(Beginning of Records to use)

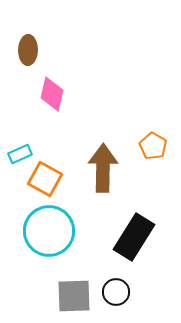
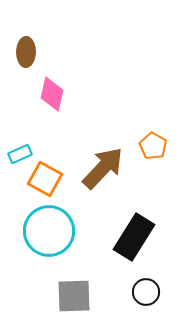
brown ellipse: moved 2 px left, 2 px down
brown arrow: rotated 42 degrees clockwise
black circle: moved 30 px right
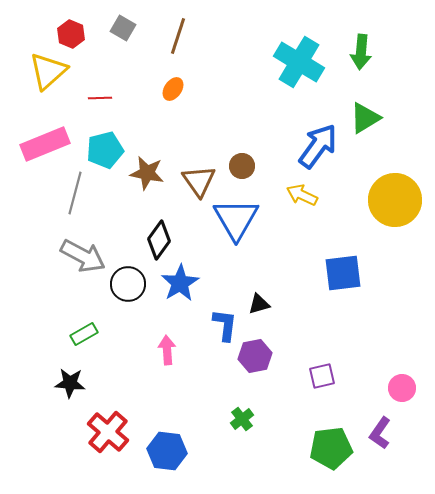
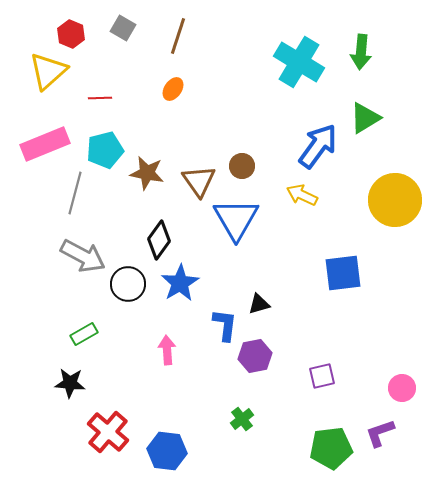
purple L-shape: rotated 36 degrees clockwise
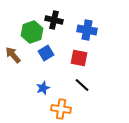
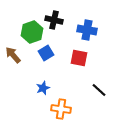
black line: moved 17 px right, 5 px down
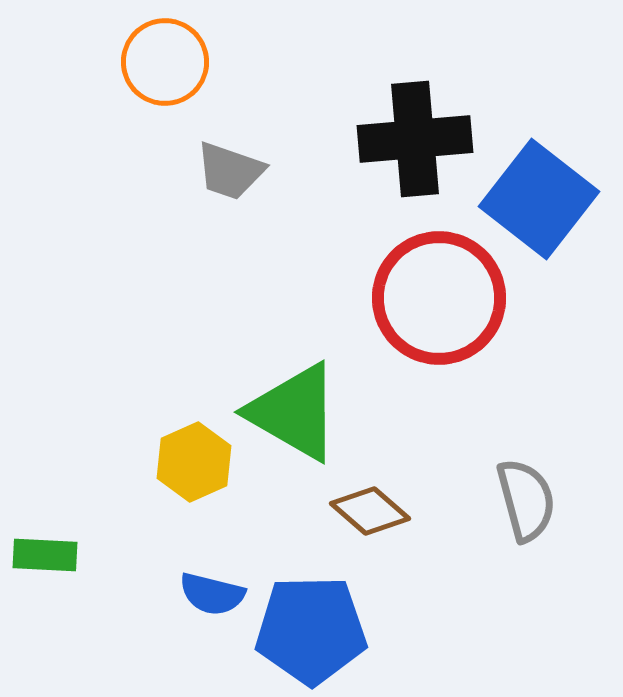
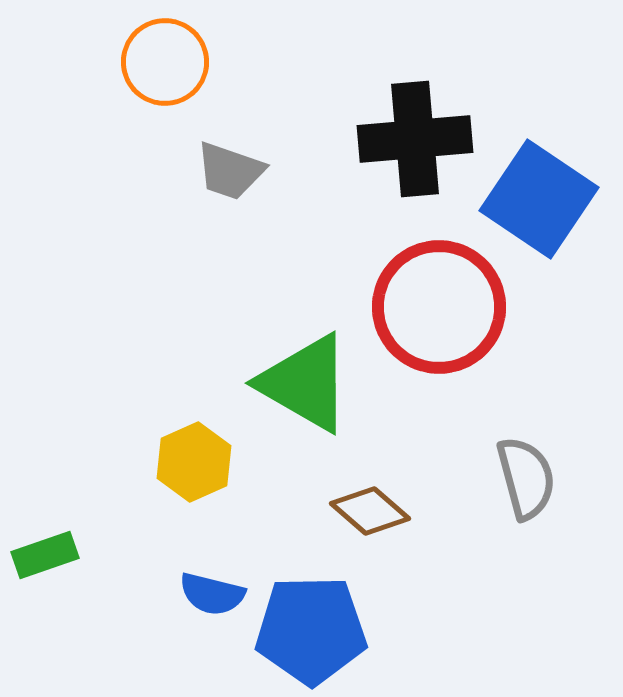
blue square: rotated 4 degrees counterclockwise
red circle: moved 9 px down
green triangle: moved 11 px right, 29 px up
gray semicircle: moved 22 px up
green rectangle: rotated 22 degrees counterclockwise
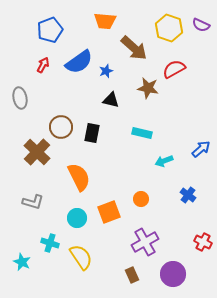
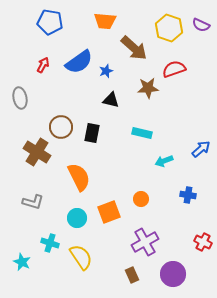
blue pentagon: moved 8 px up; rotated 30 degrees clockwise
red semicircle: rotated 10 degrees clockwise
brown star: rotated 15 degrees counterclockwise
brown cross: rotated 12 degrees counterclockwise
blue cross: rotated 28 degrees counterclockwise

(End of Records to use)

Every line in the records above that contains the word "counterclockwise" should be copied out.

## Answer section
blue square: rotated 4 degrees counterclockwise
green rectangle: rotated 22 degrees counterclockwise
brown star: rotated 15 degrees counterclockwise
brown cross: rotated 12 degrees counterclockwise
blue cross: rotated 28 degrees counterclockwise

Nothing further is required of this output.